→ What needs to be done:
This exercise calls for a copy of every line in the listing below that carries the word "spray".

→ Stored data:

※

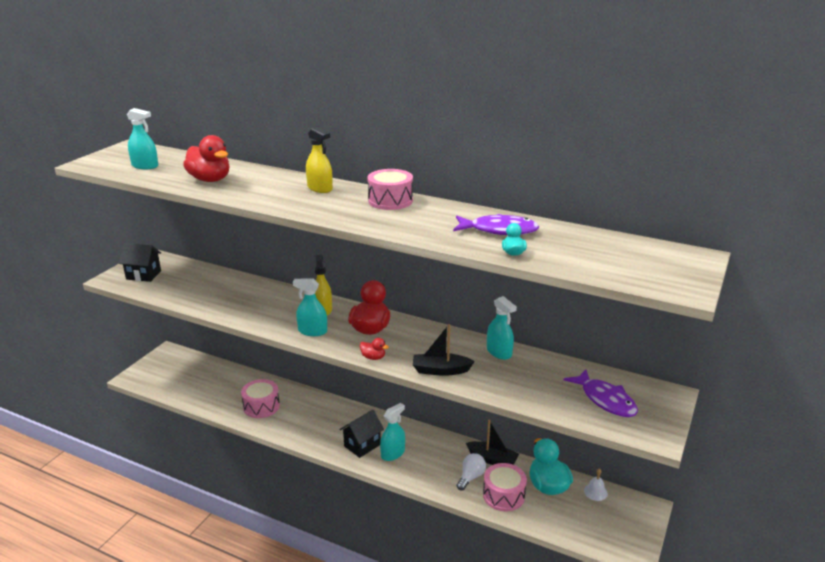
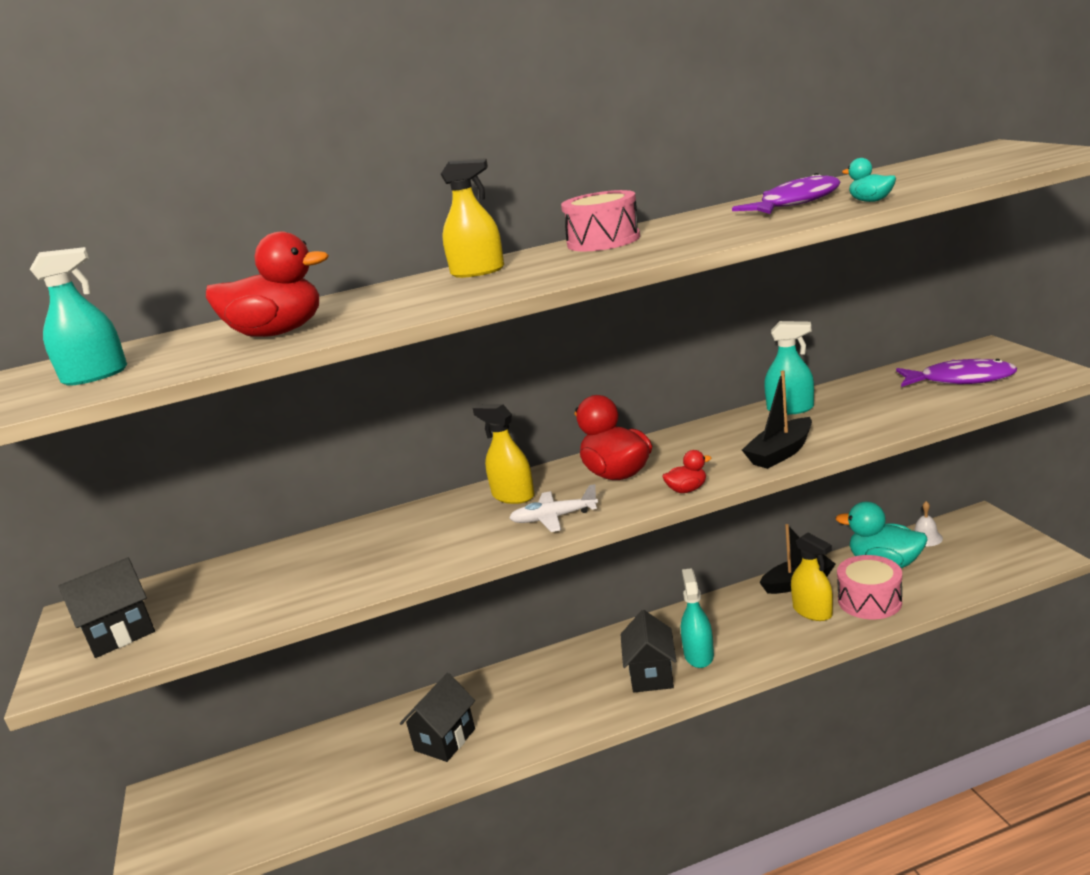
camera: 40 degrees left, 5 degrees down
(261, 406) = (445, 740): pink drum -> black house
(312, 331) = (554, 518): turquoise spray bottle -> white plane
(471, 477) = (812, 611): white light bulb -> yellow spray bottle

※

→ Reply to the exercise:
(312, 331) = (554, 518): turquoise spray bottle -> white plane
(471, 477) = (812, 611): white light bulb -> yellow spray bottle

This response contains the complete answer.